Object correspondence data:
------------------------

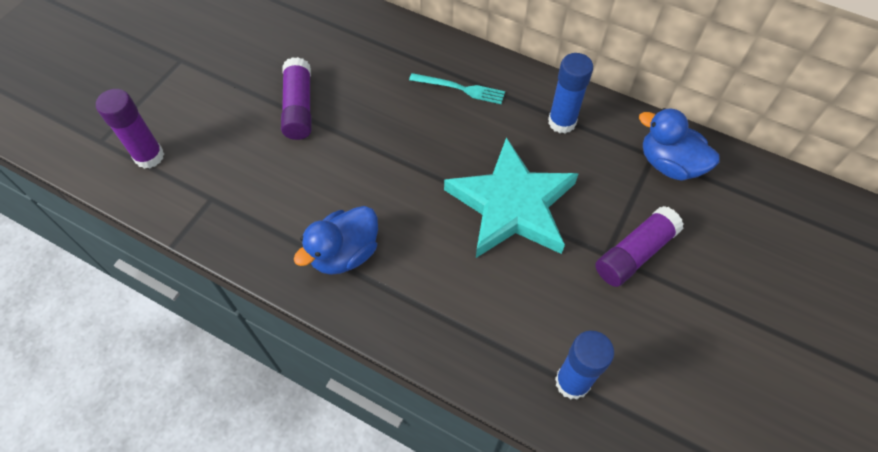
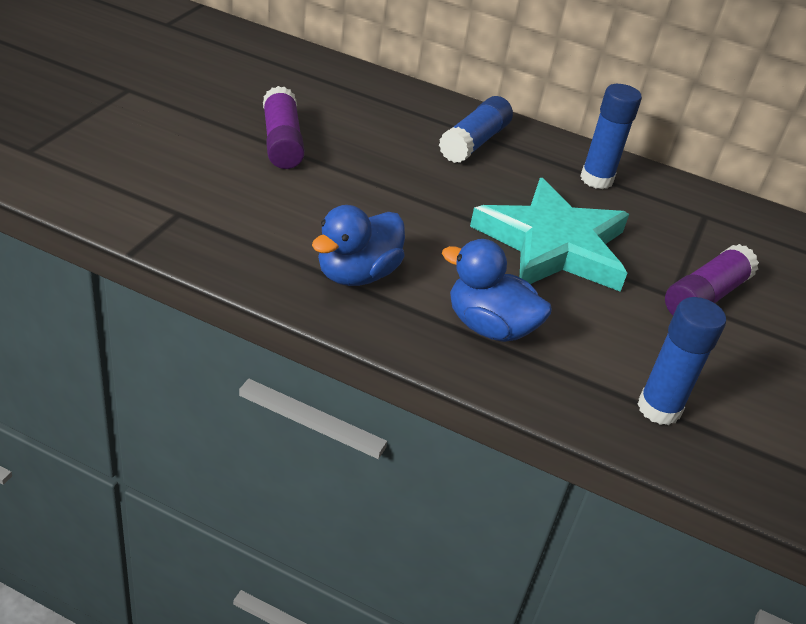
camera: 10 degrees left, 20 degrees down
(149, 156) = (94, 169): purple glue stick -> none
(460, 89) = (474, 142): turquoise fork -> blue glue stick
(669, 164) = (725, 223): blue duck -> blue duck (489, 327)

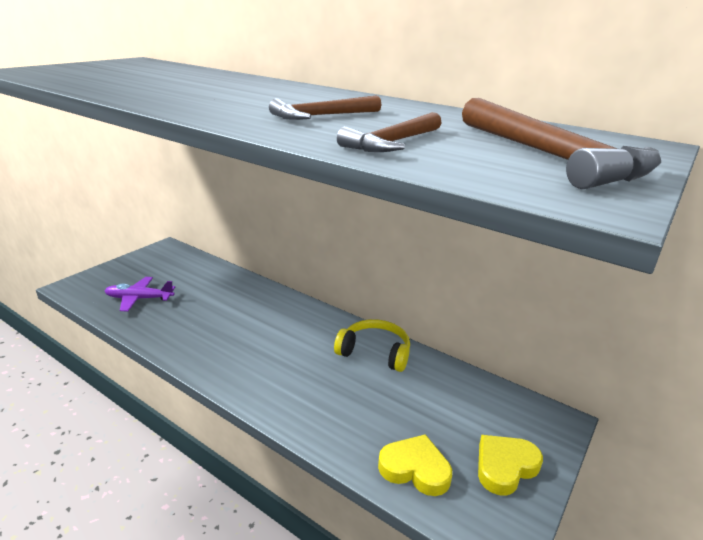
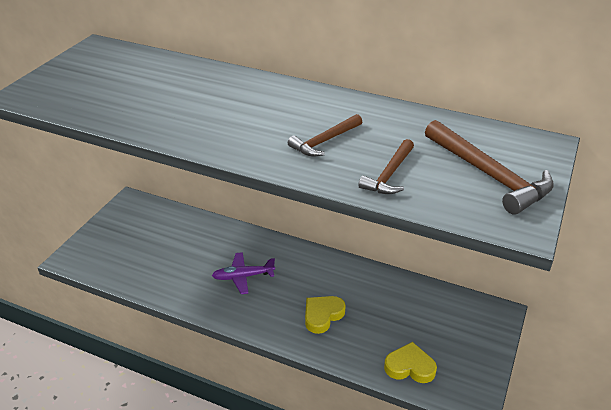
camera: 10 degrees left, 10 degrees up
(139, 299) = (138, 261): purple plane -> purple plane (243, 277)
(375, 352) = (355, 279): yellow headphones -> none
(505, 467) = (469, 354): yellow heart -> yellow heart (322, 315)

------------------------

#### [Task]
Number of lines with the string "yellow" in the data above: report this figure and nothing more.

#### [Written solution]
2